[Structured diff data]
== == ==

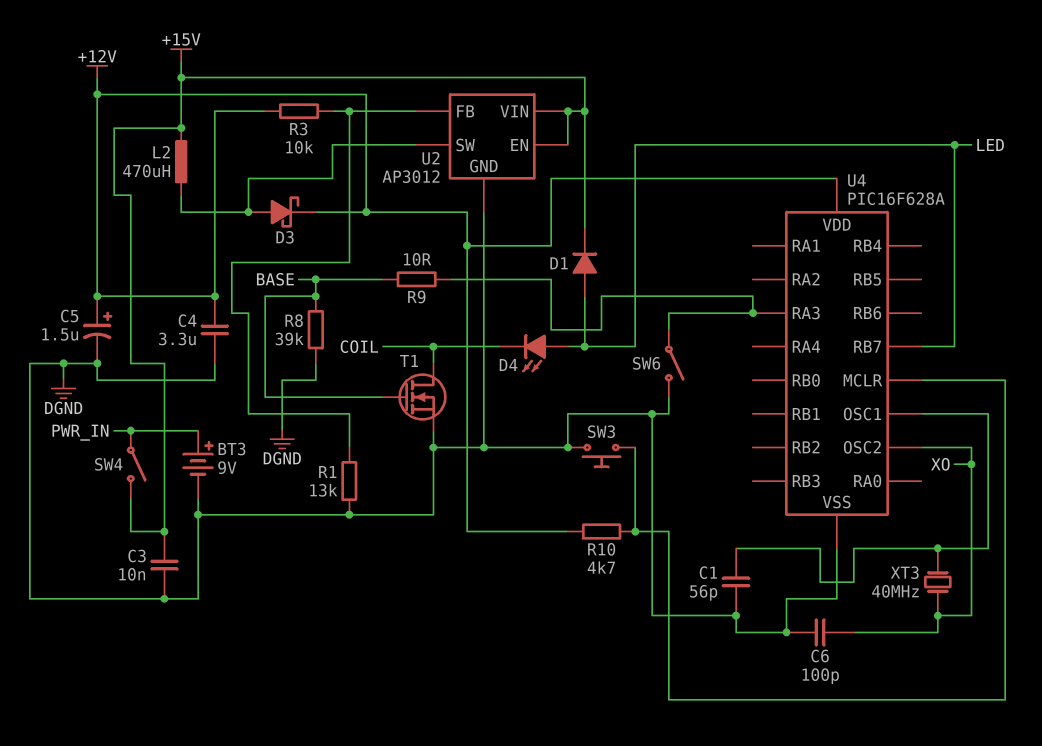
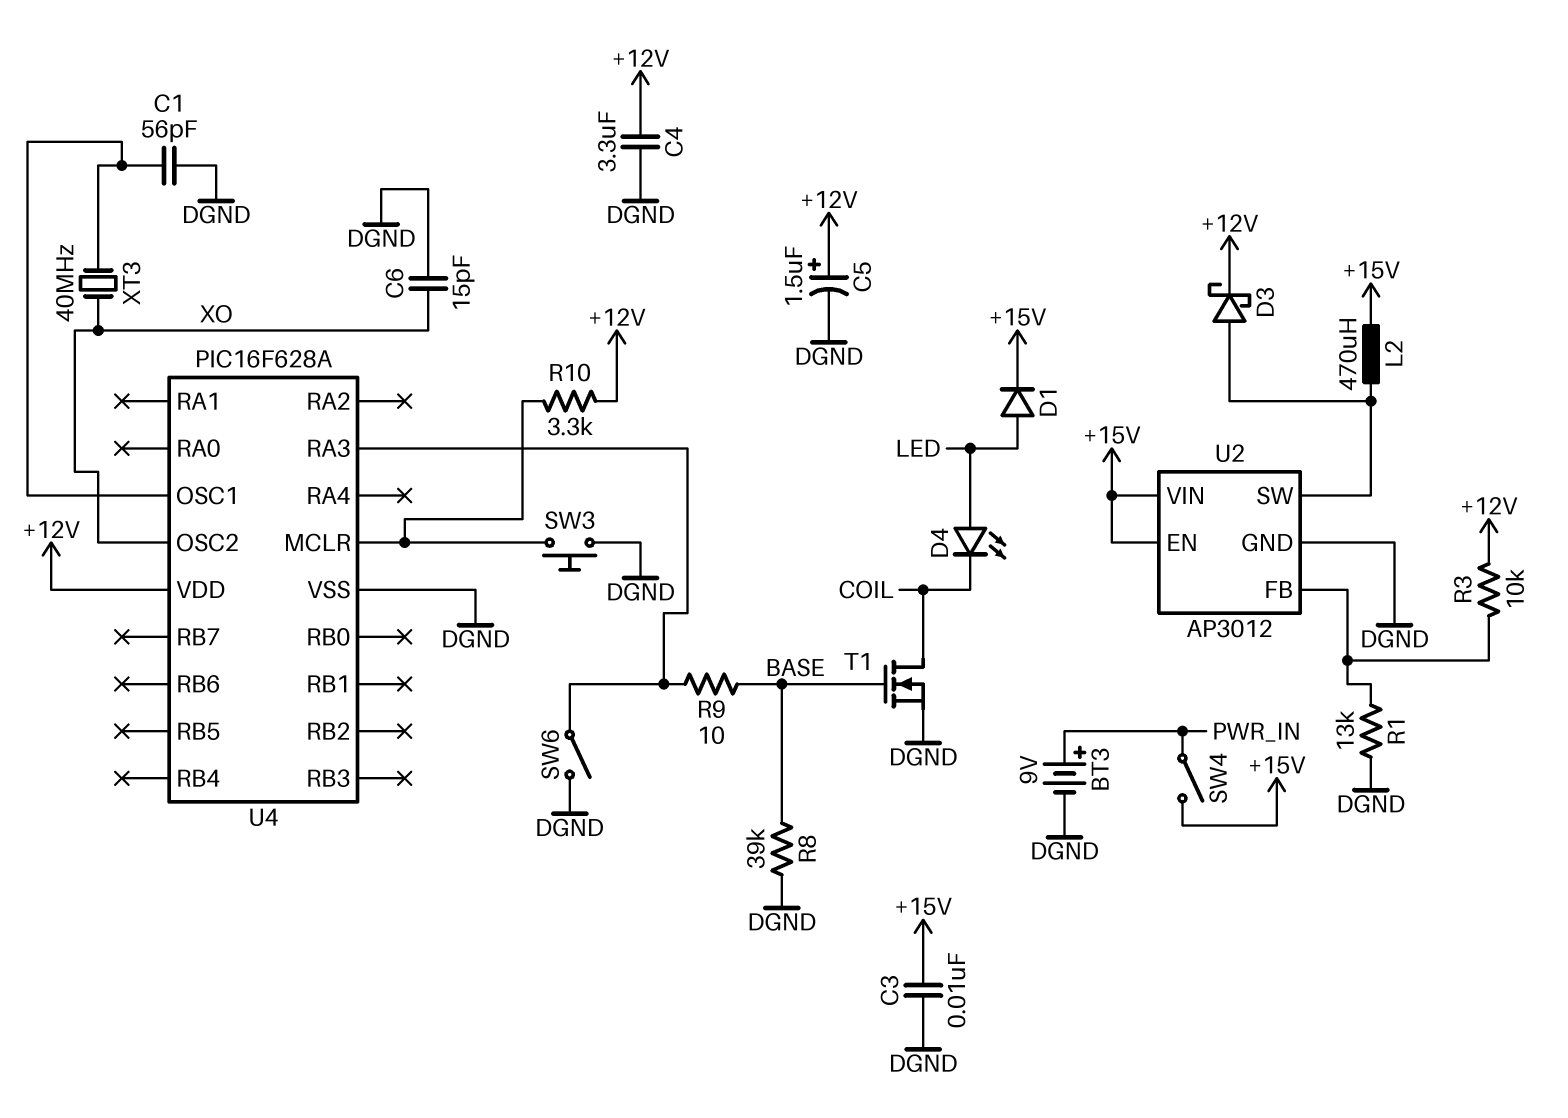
C6: 100pF (DGND, XO) -> 15pF (DGND, XO)
R10: 4.7k (+12V, U4/MCLR) -> 3.3k (+12V, U4/MCLR)
U4 pin RB7: LED -> none

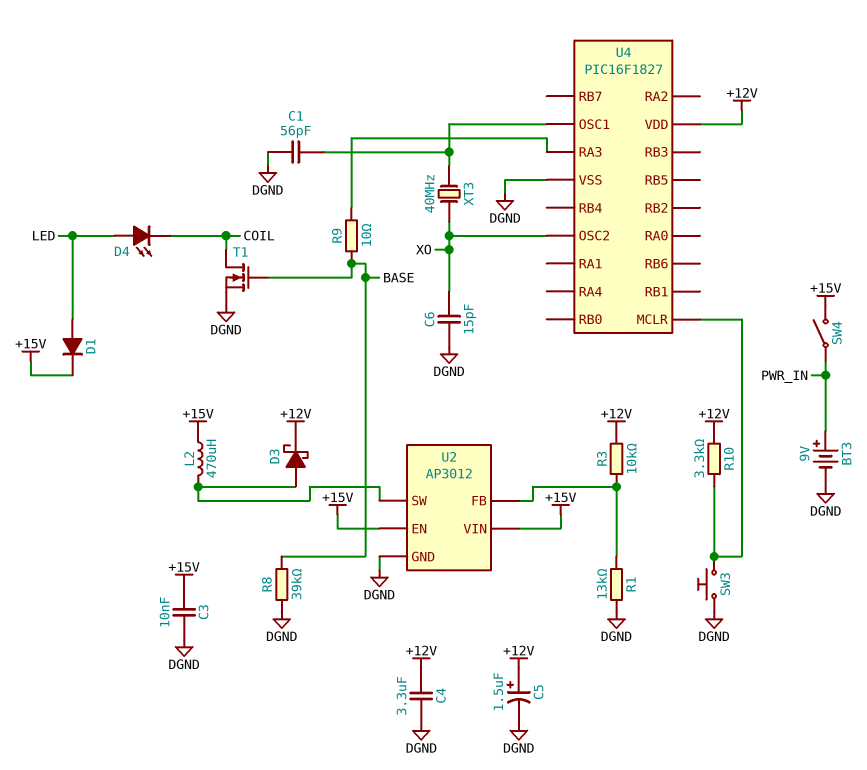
SW6: switch (DGND, U4/RA3) -> none
U4: PIC16F628A -> PIC16F1827

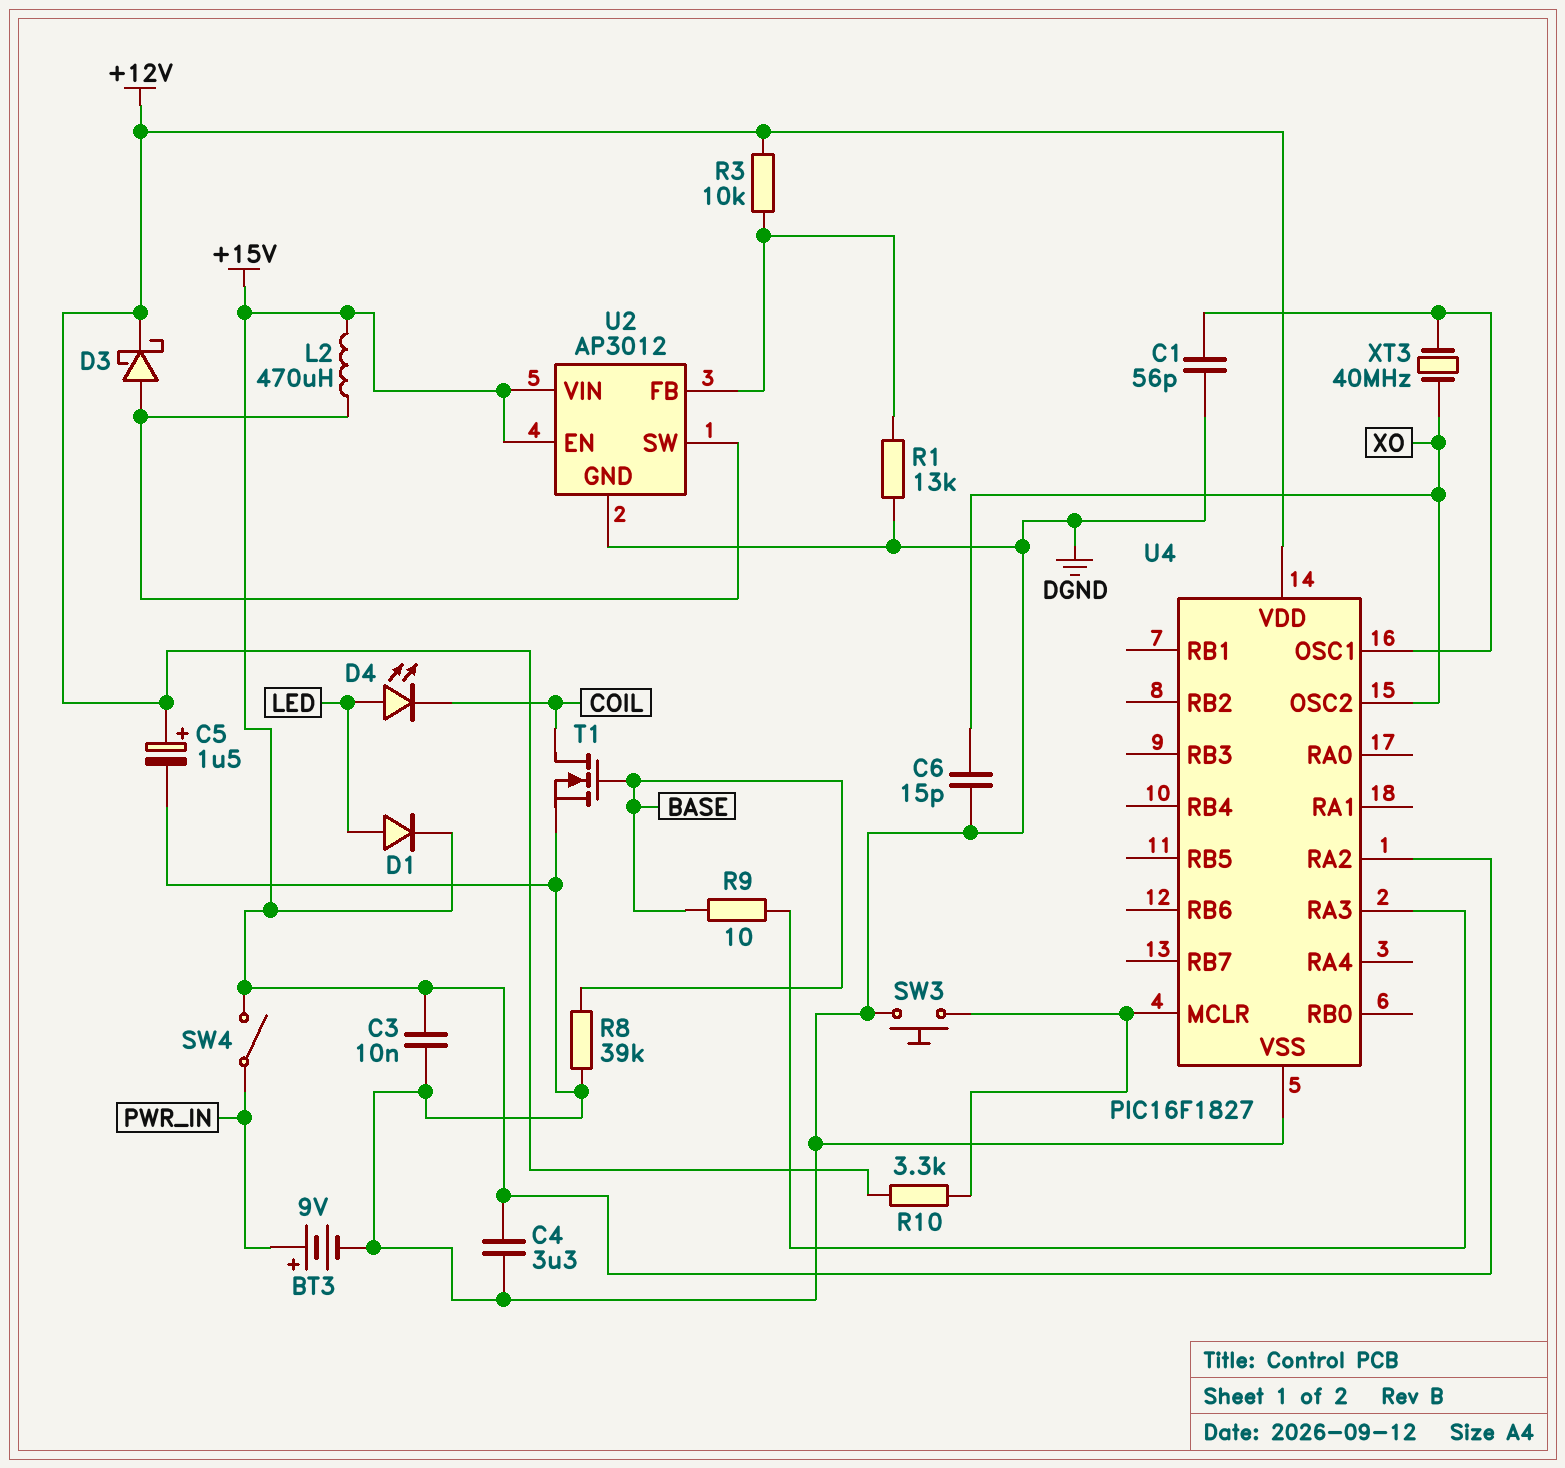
C4: 3.3uF (+12V, DGND) -> 3.3uF (+15V, DGND)
U4 pin RA2: none -> +15V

== == ==

I'd like every record above written out again exactly, without the pictures.

C6: 100pF (DGND, XO) -> 15pF (DGND, XO)
R10: 4.7k (+12V, U4/MCLR) -> 3.3k (+12V, U4/MCLR)
U4 pin RB7: LED -> none

SW6: switch (DGND, U4/RA3) -> none
U4: PIC16F628A -> PIC16F1827

C4: 3.3uF (+12V, DGND) -> 3.3uF (+15V, DGND)
U4 pin RA2: none -> +15V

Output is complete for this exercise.